Copy out exactly, from the entries that follow, the line holding "cyan semicircle: (149, 513)", the line holding "pink diamond: (341, 413) -> (264, 365), moved", and all lines between them, but no pictures.

### EXERCISE DATA
--------------------------------

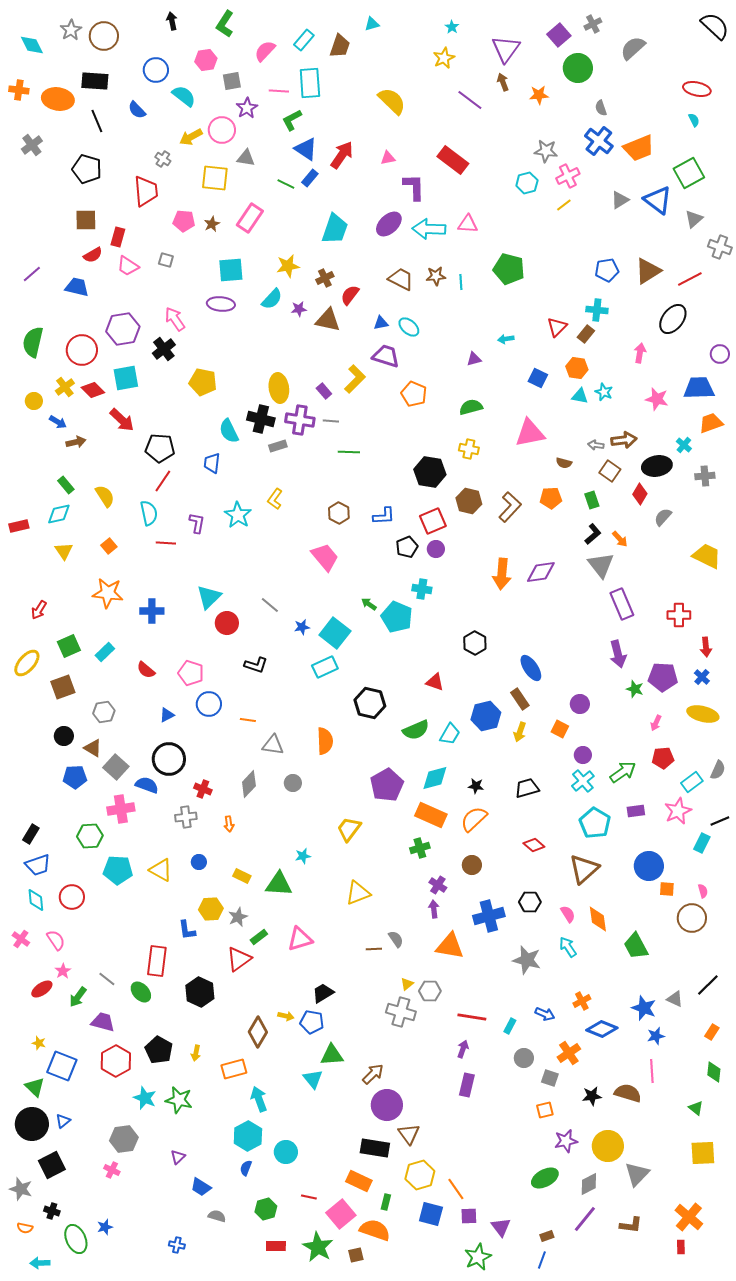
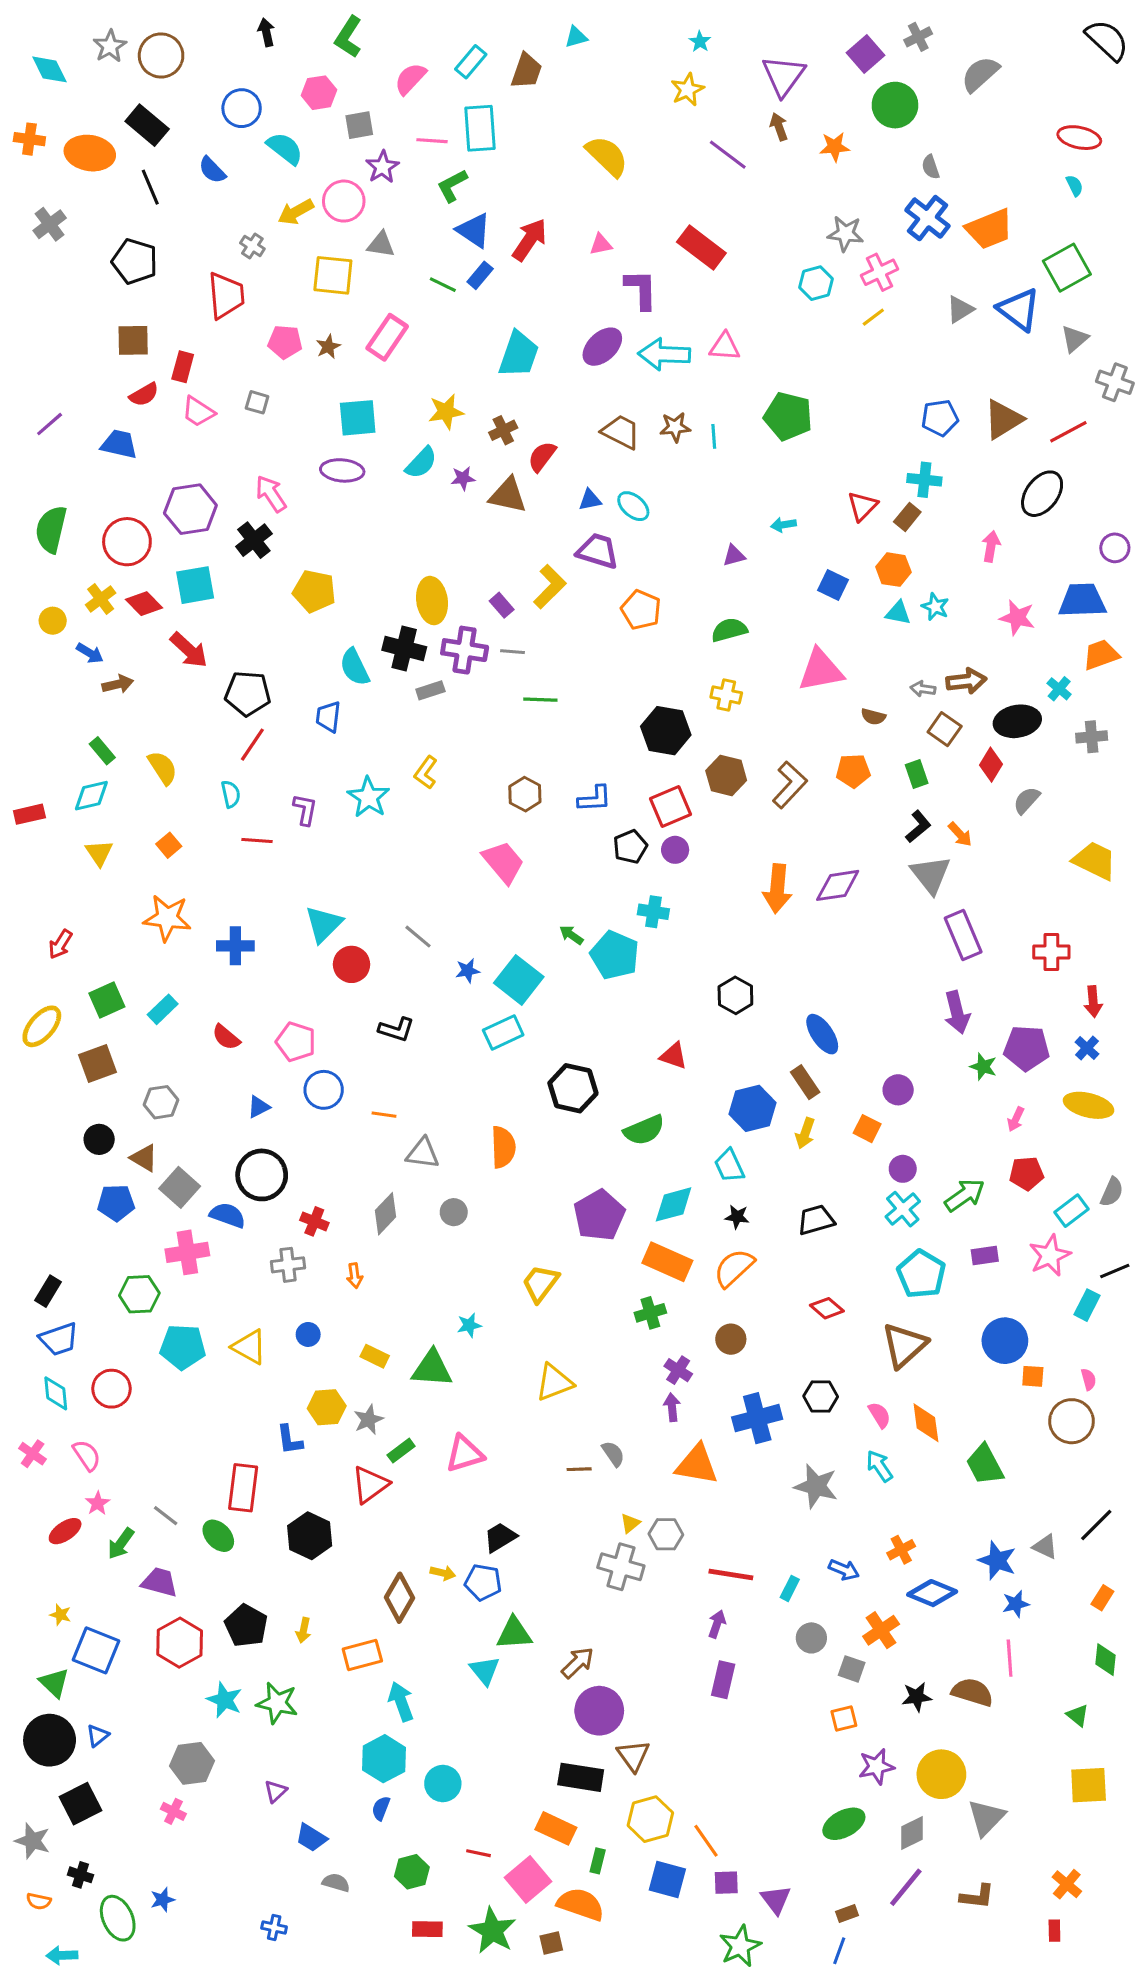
black rectangle: (95, 81) -> (147, 125), turned 36
cyan semicircle: (149, 513) -> (231, 794), size x0.7
cyan trapezoid: (450, 734) -> (729, 1166), moved, turned 125
orange cross: (689, 1217) -> (1067, 1884), size x0.7

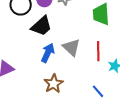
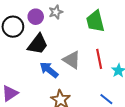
blue arrow: (48, 53) -> (49, 70), turned -66

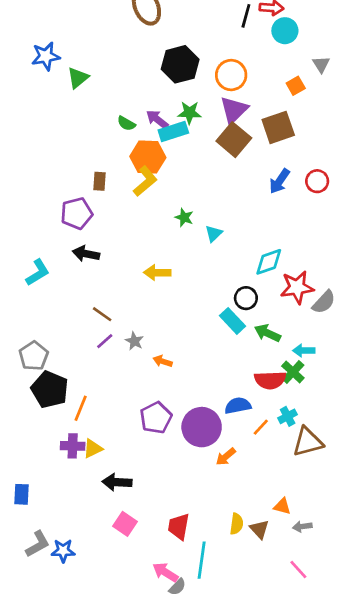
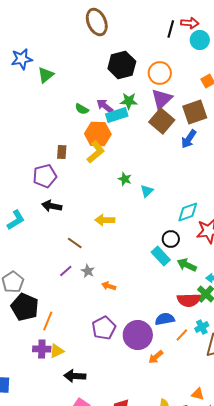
blue arrow: (280, 181) -> (189, 139), moved
brown line: (102, 314) -> (75, 243), moved

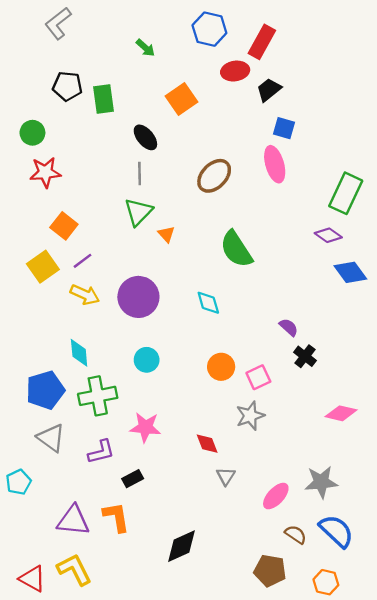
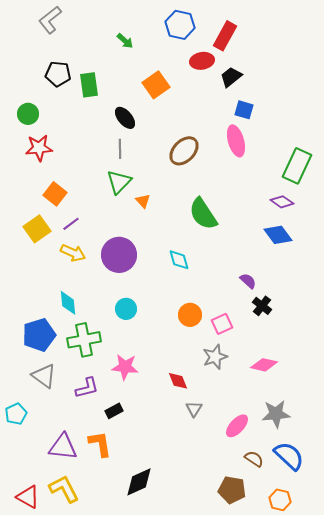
blue diamond: (350, 272) -> (278, 235), moved
pink diamond: (341, 413) -> (264, 365), moved
black diamond: (182, 546) -> (139, 482), moved

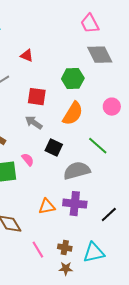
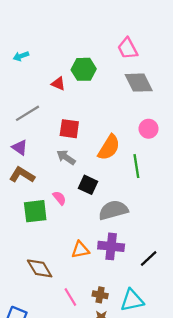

--------------------------------

### ANSWER SECTION
cyan semicircle: (149, 513) -> (231, 794), size x0.7
cyan trapezoid: (450, 734) -> (729, 1166), moved, turned 125
orange cross: (689, 1217) -> (1067, 1884), size x0.7

blue arrow: (48, 53) -> (49, 70), turned -66

blue arrow: (280, 181) -> (189, 139), moved
brown line: (102, 314) -> (75, 243), moved

blue diamond: (350, 272) -> (278, 235), moved
pink diamond: (341, 413) -> (264, 365), moved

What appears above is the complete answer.